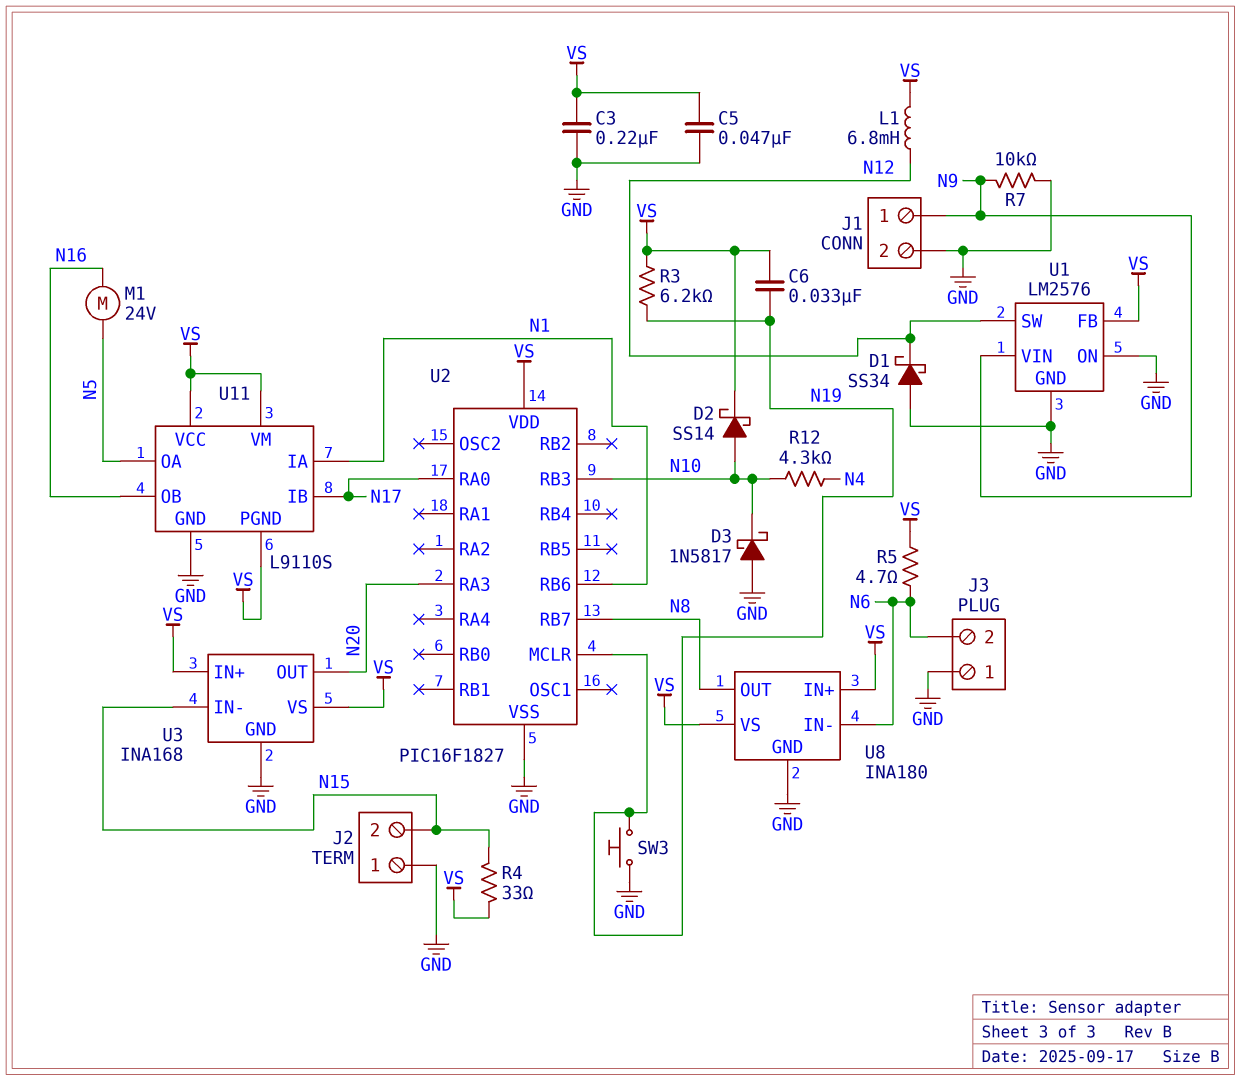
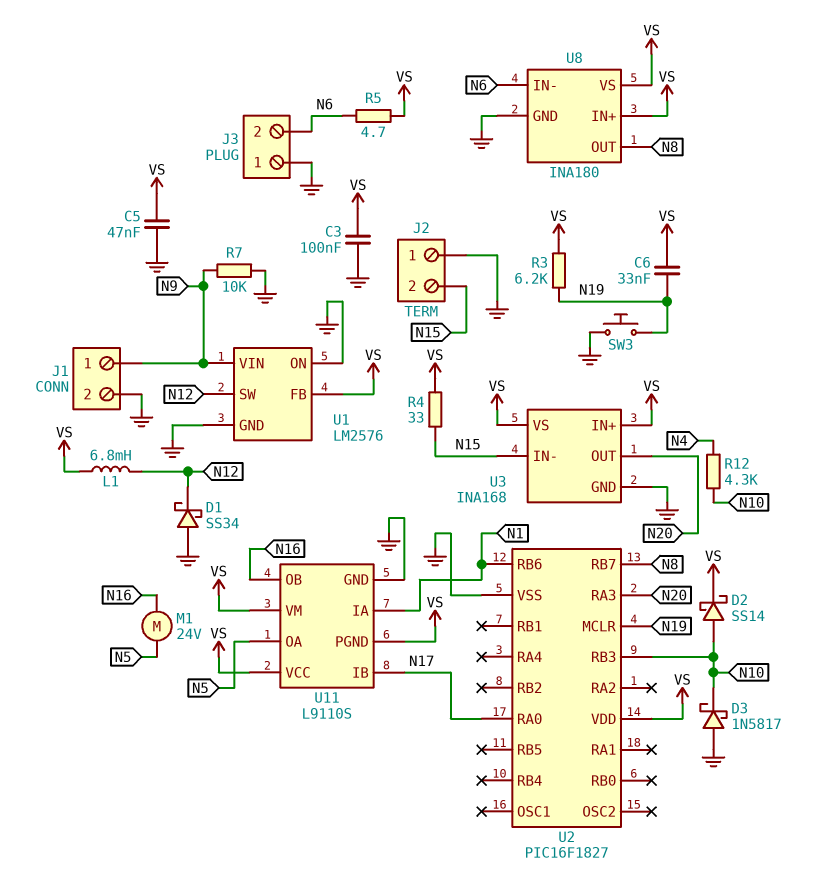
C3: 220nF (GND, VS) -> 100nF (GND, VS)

--

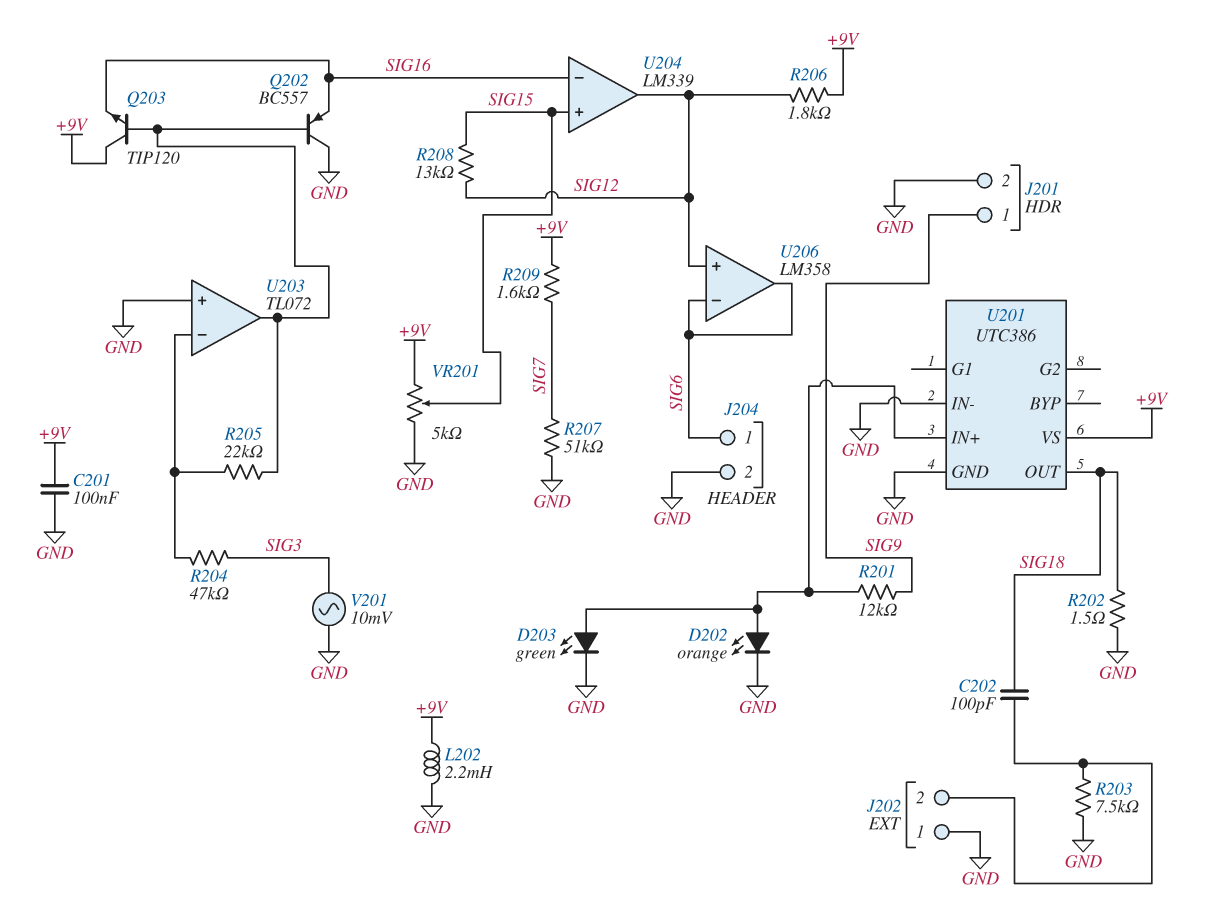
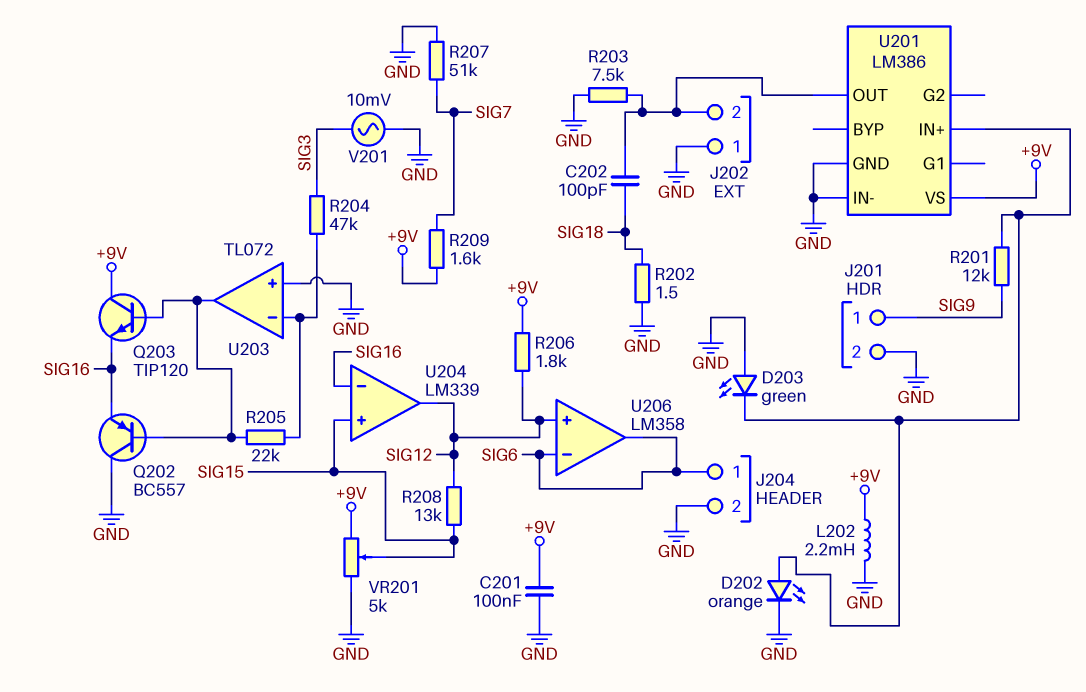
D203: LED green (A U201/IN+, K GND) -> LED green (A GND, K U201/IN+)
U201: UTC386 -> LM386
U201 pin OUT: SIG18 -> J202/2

==

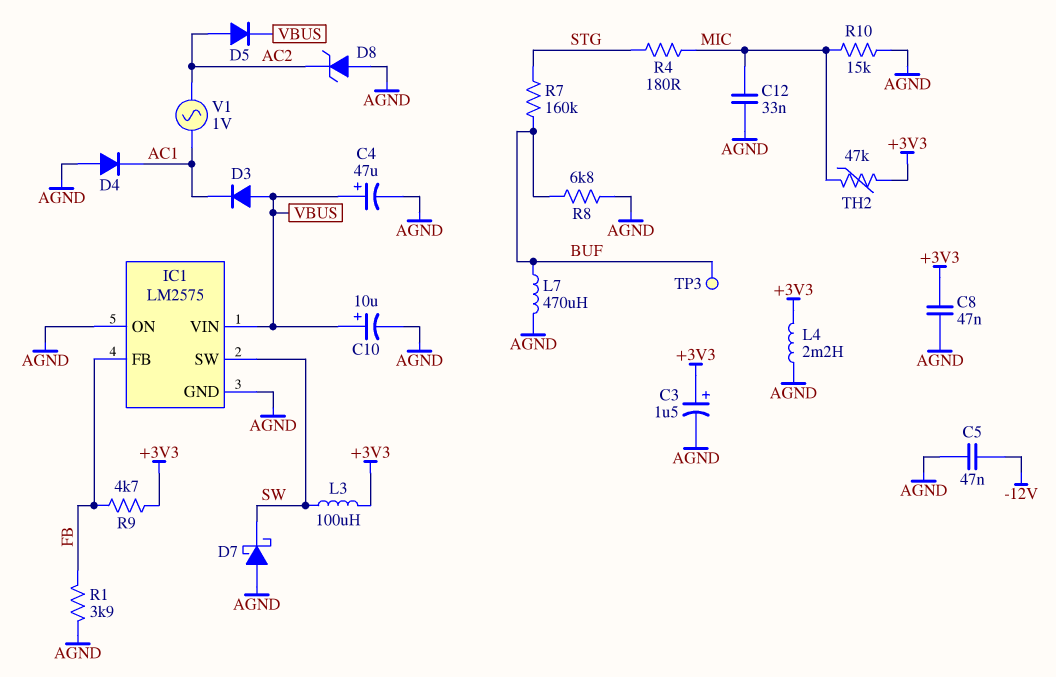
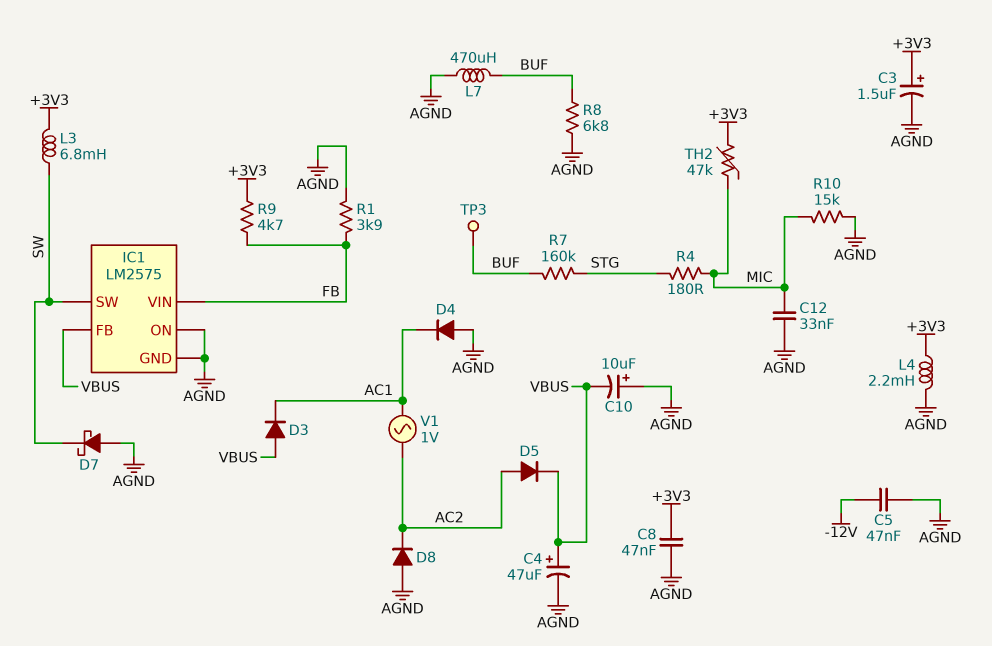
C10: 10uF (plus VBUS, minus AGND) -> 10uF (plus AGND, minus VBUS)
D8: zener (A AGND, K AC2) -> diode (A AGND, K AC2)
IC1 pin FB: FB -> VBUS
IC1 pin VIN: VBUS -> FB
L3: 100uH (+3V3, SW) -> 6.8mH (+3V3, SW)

- **Work order**: Within the listing above, filter for lines holding the string "AGND" and copy each one.

- **Written response**:
C10: 10uF (plus VBUS, minus AGND) -> 10uF (plus AGND, minus VBUS)
D8: zener (A AGND, K AC2) -> diode (A AGND, K AC2)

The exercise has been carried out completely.